── Excerpted data

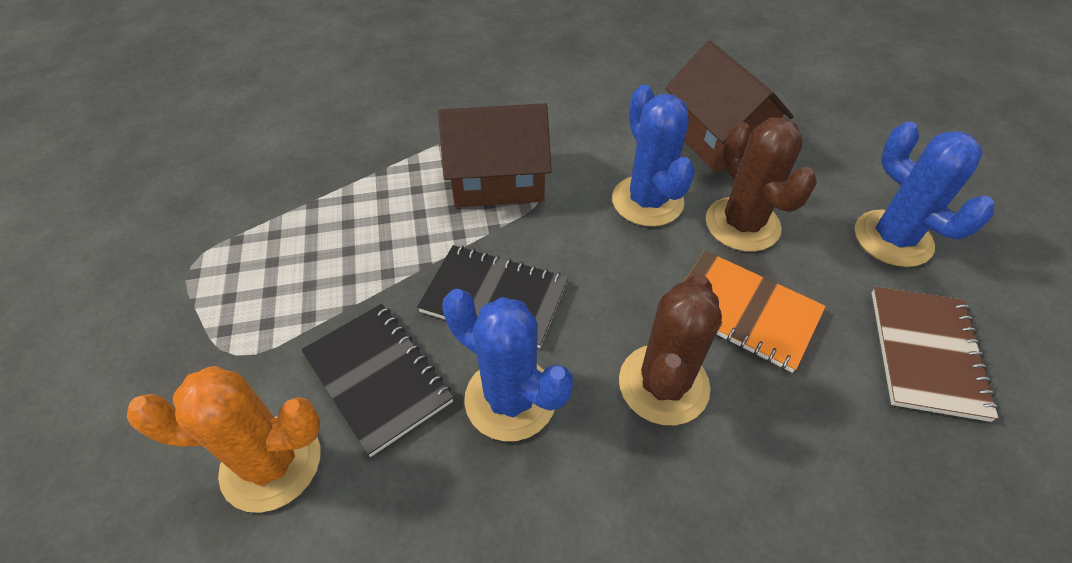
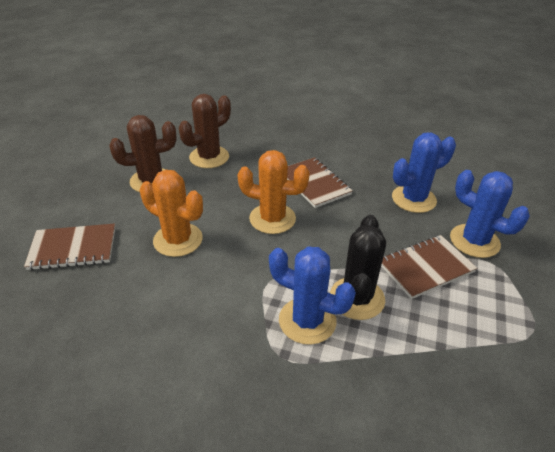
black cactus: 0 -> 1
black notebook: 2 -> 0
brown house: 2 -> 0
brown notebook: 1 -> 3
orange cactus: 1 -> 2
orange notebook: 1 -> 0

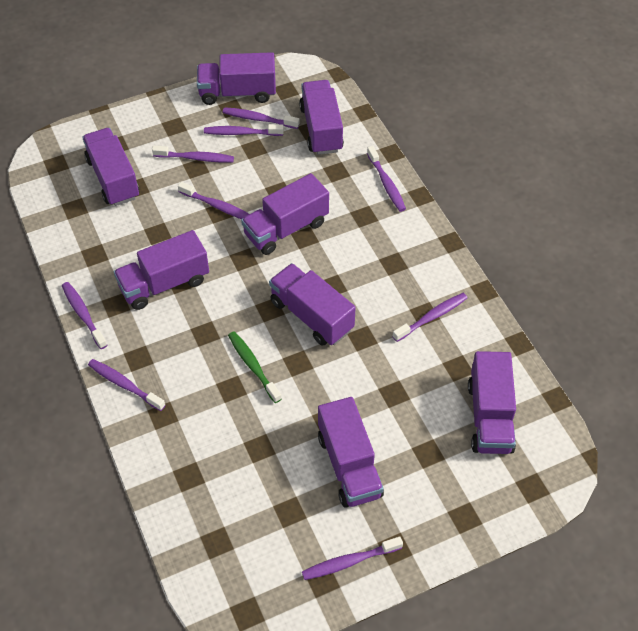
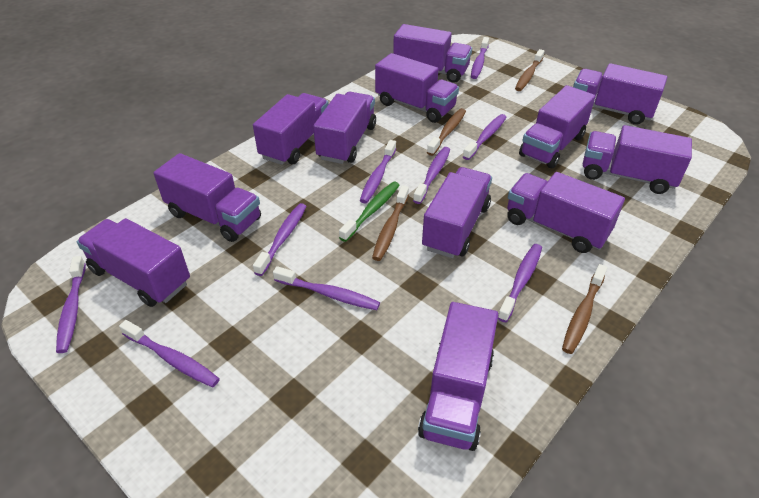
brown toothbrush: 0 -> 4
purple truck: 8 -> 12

────

Goal of the exercise
What the answer needs is every line from the one containing "orange notebook: 1 -> 0" through the final line of the data above, copied exactly, without pictures.

Answer space
orange notebook: 1 -> 0

brown toothbrush: 0 -> 4
purple truck: 8 -> 12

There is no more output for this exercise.